§ **The input**
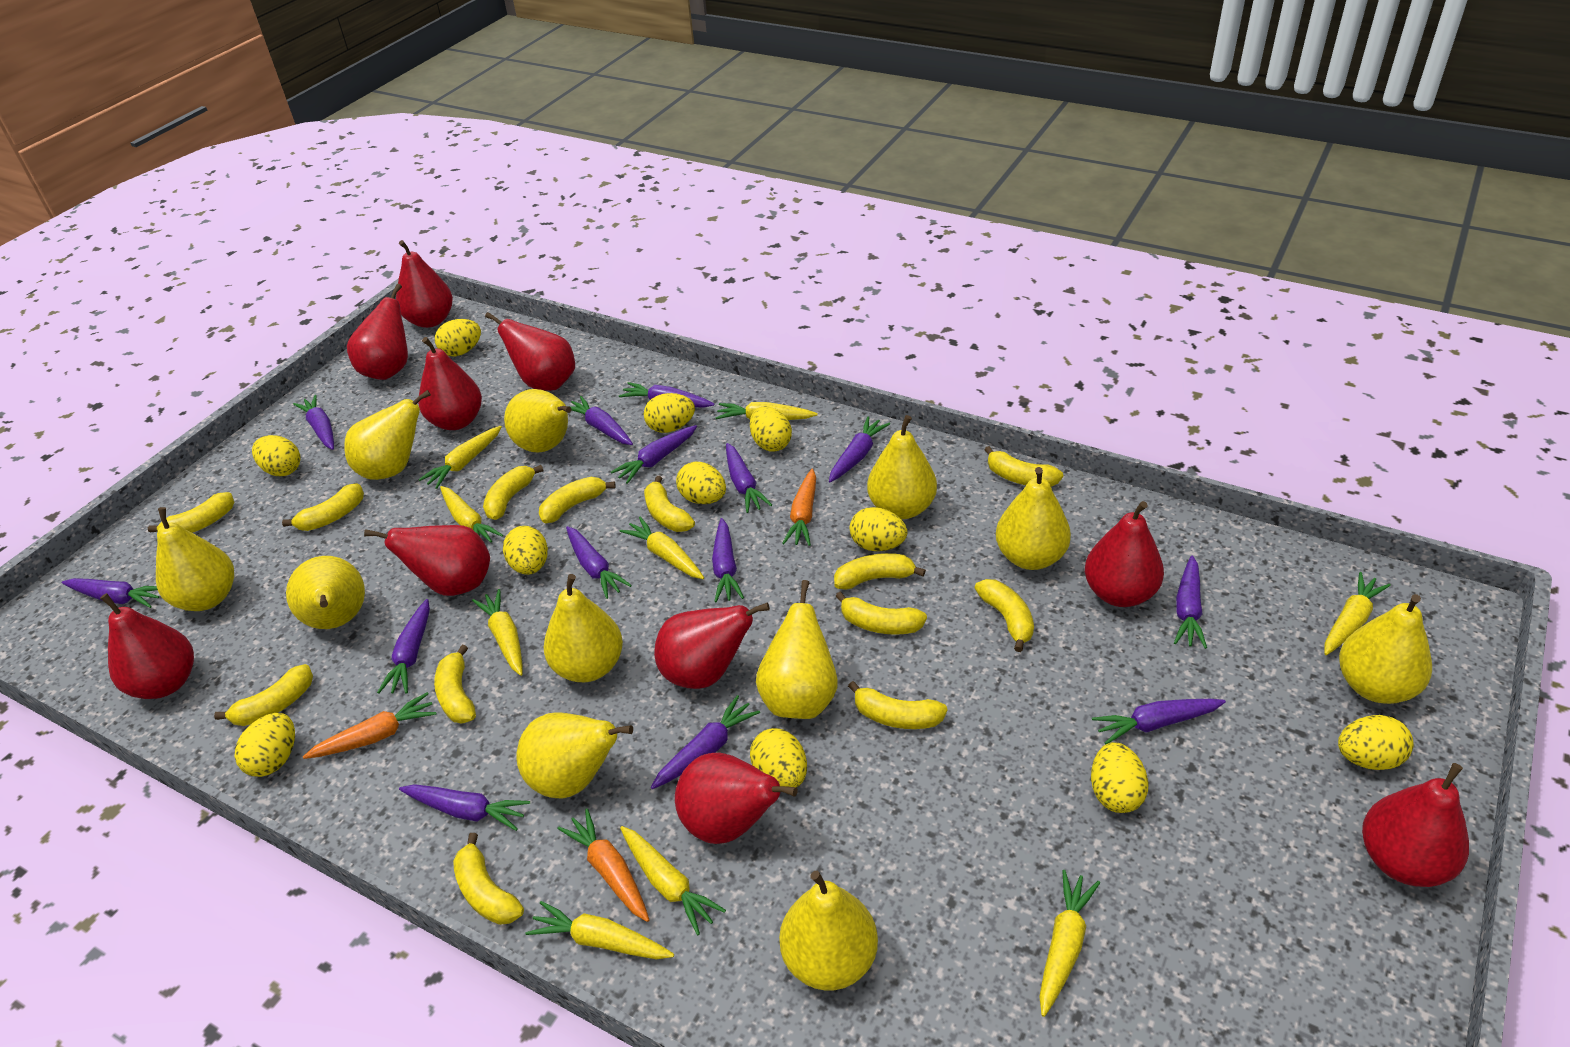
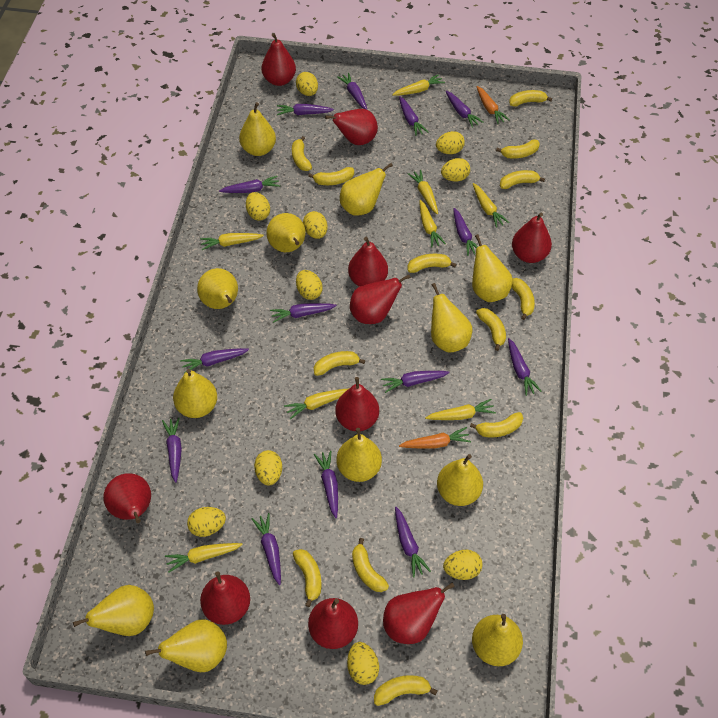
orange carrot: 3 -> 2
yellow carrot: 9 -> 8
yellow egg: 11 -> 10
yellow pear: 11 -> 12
...
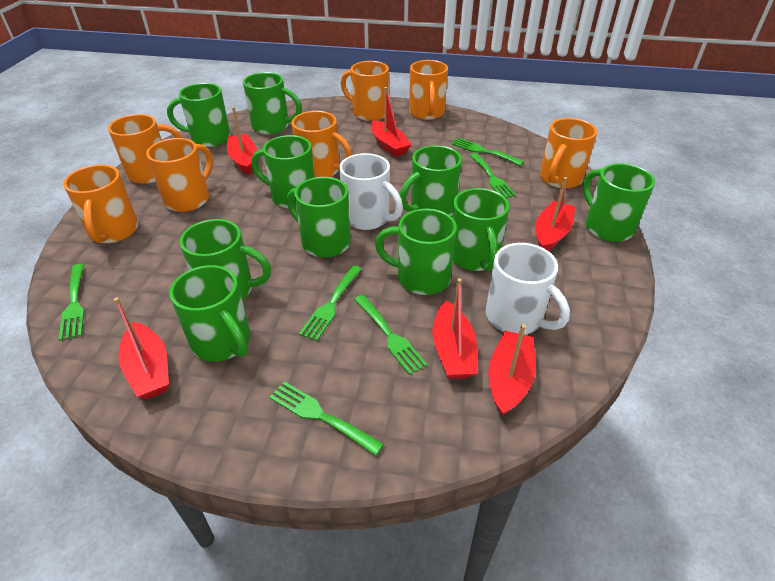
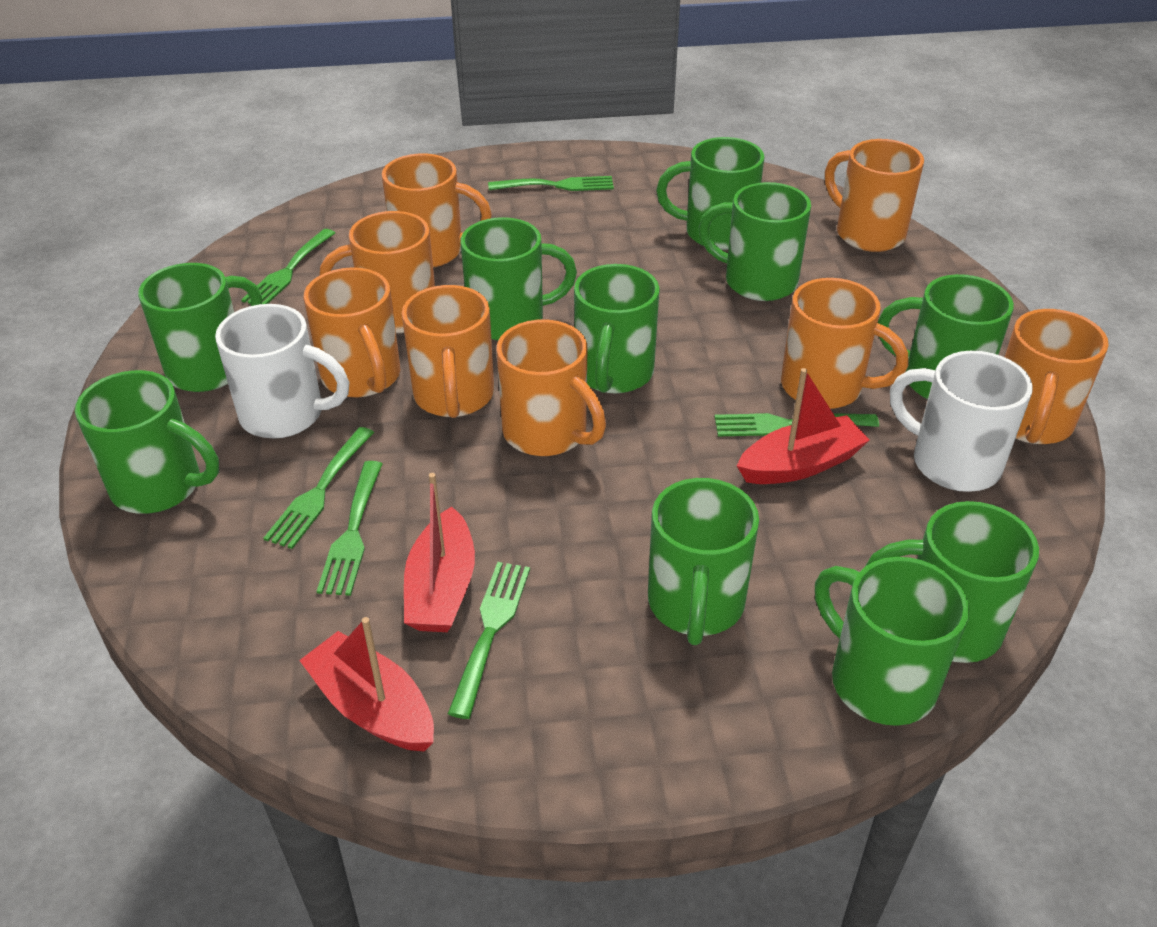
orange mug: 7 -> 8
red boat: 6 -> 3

§ **Problem statement**
With the line that has "orange carrot: 3 -> 2" as the first and the line that has "yellow pear: 11 -> 12" as the last, repeat exactly that run of lines above and no more.

§ **Answer space**
orange carrot: 3 -> 2
yellow carrot: 9 -> 8
yellow egg: 11 -> 10
yellow pear: 11 -> 12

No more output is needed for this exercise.